Assigned task: Below are the records; pull every line that includes "pink".

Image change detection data
+++
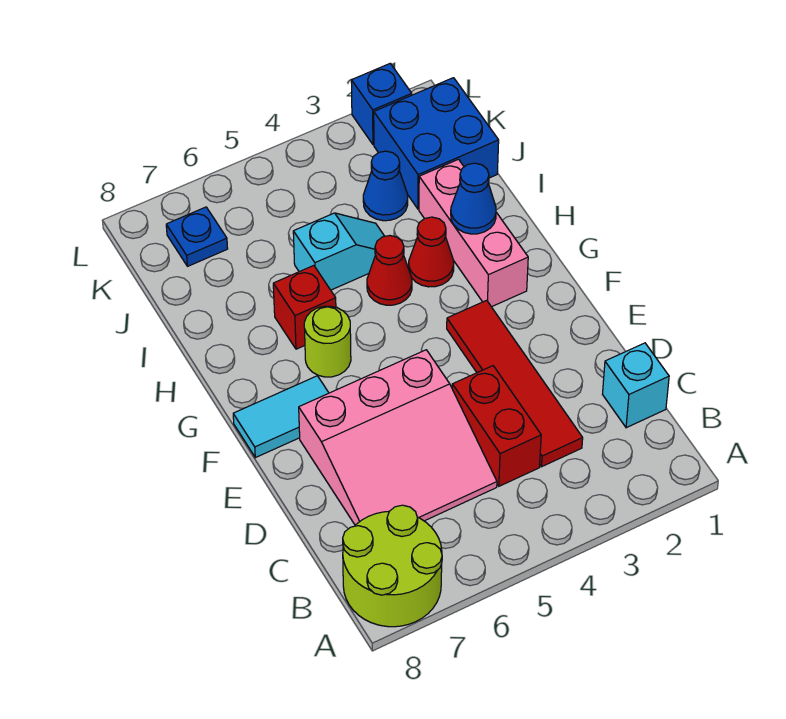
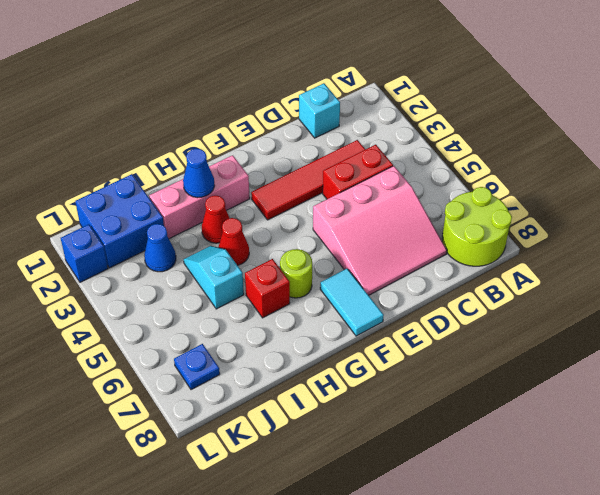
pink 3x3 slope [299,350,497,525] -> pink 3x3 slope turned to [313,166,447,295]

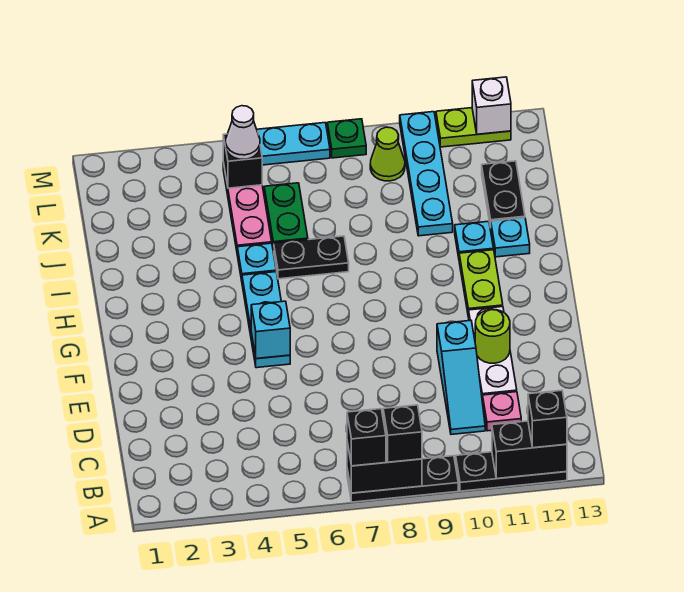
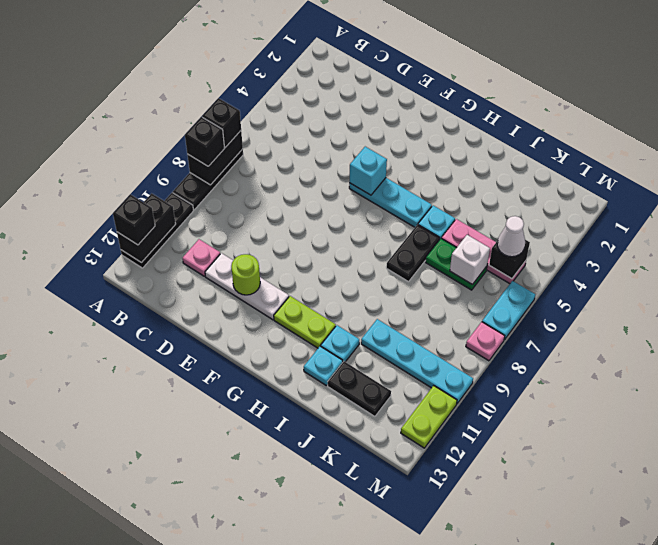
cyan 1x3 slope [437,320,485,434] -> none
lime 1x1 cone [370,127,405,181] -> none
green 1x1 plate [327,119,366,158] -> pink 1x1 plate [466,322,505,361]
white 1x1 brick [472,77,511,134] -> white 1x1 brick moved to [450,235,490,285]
+++
Response for this exercise:
pink 3x3 slope [299,350,497,525] -> pink 3x3 slope turned to [313,166,447,295]
green 1x1 plate [327,119,366,158] -> pink 1x1 plate [466,322,505,361]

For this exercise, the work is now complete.